[[ Material to process open ]]
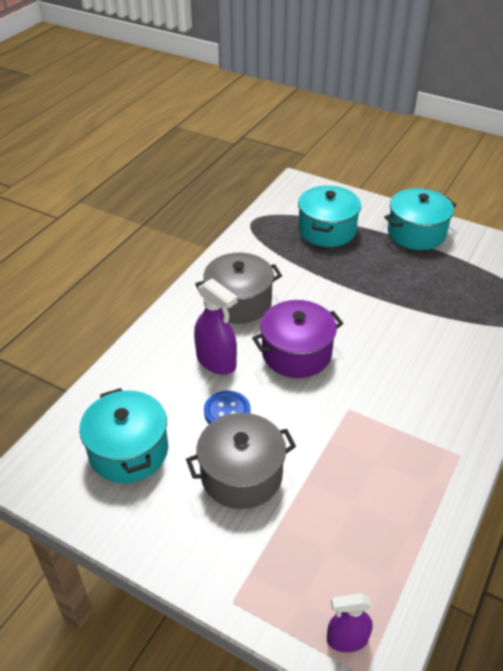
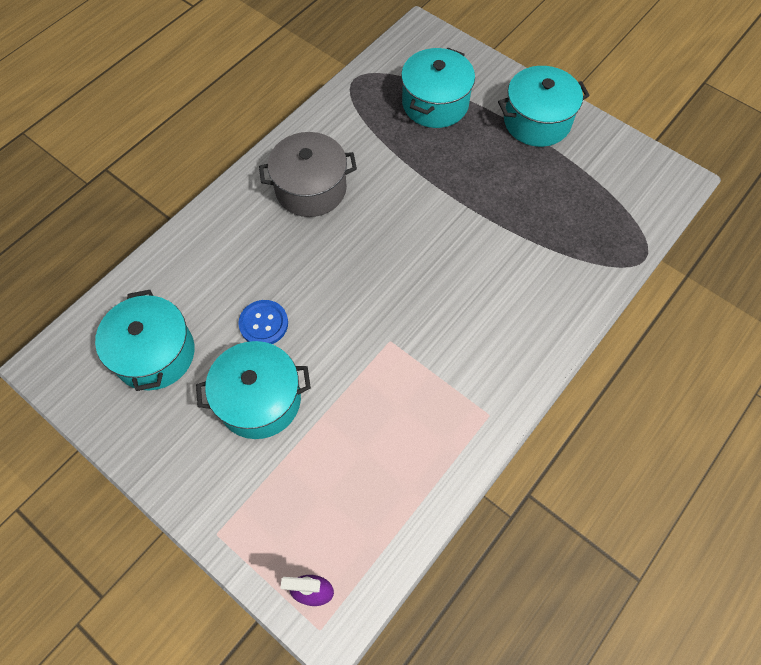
camera: 10 degrees right, 20 degrees up
(216, 362) = (268, 261): purple spray bottle -> none
(241, 475) = (259, 400): grey pot -> turquoise pot
(296, 353) = (355, 263): purple pot -> none

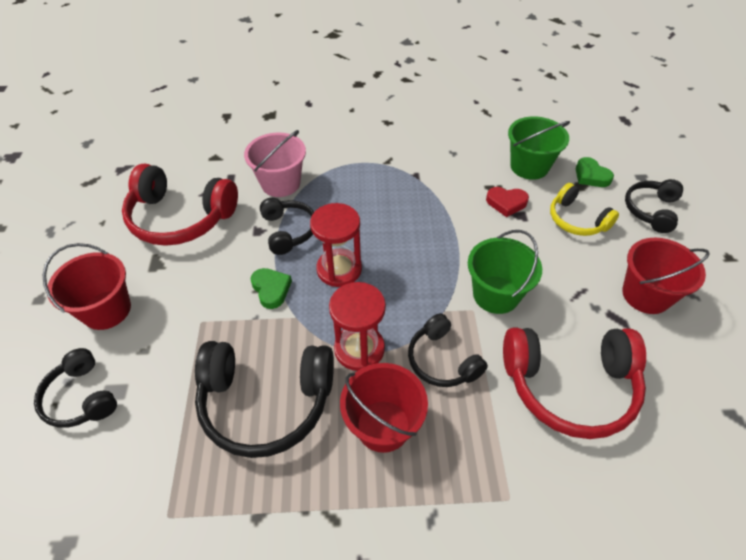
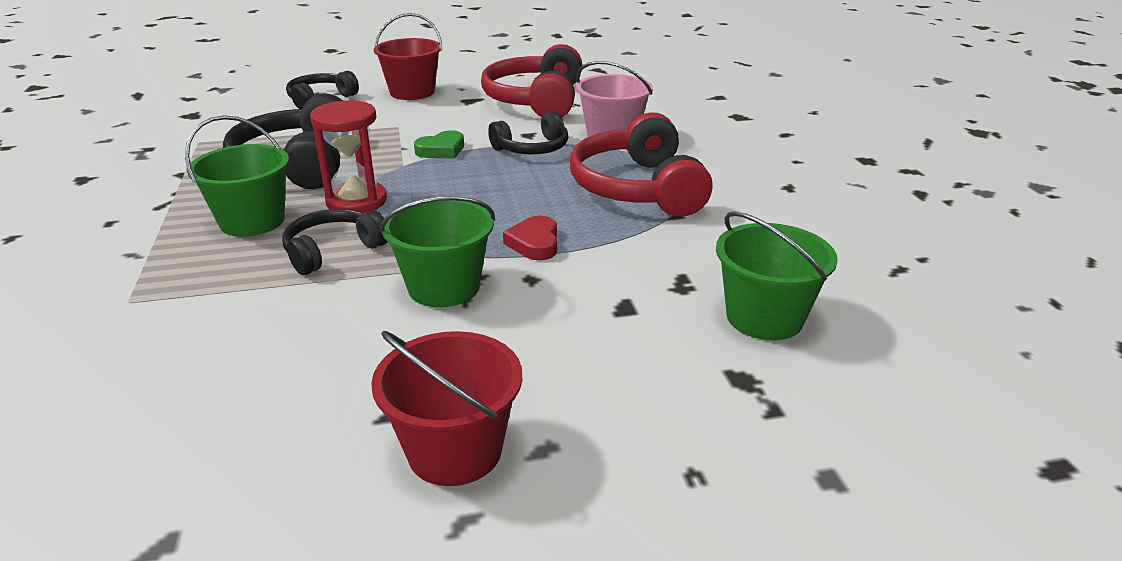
camera: 80 degrees right, 20 degrees down
(339, 269) = (476, 180): red hourglass -> none
(383, 425) = (252, 221): red bucket -> green bucket
(506, 203) = (649, 294): red heart -> red heart (534, 243)
(569, 386) = (272, 350): red headphones -> red headphones (638, 188)
(576, 220) = (637, 371): yellow headphones -> none
(591, 176) = (783, 396): green heart -> none
(651, 210) = (712, 484): black headphones -> none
[[ Material to process closed ]]
Every line above needs to be written out again as it stands. Pictures do not belong in the copy.

- [Response to this exercise]
camera: 10 degrees right, 20 degrees up
(216, 362) = (268, 261): purple spray bottle -> none
(241, 475) = (259, 400): grey pot -> turquoise pot
(296, 353) = (355, 263): purple pot -> none

camera: 80 degrees right, 20 degrees down
(339, 269) = (476, 180): red hourglass -> none
(383, 425) = (252, 221): red bucket -> green bucket
(506, 203) = (649, 294): red heart -> red heart (534, 243)
(569, 386) = (272, 350): red headphones -> red headphones (638, 188)
(576, 220) = (637, 371): yellow headphones -> none
(591, 176) = (783, 396): green heart -> none
(651, 210) = (712, 484): black headphones -> none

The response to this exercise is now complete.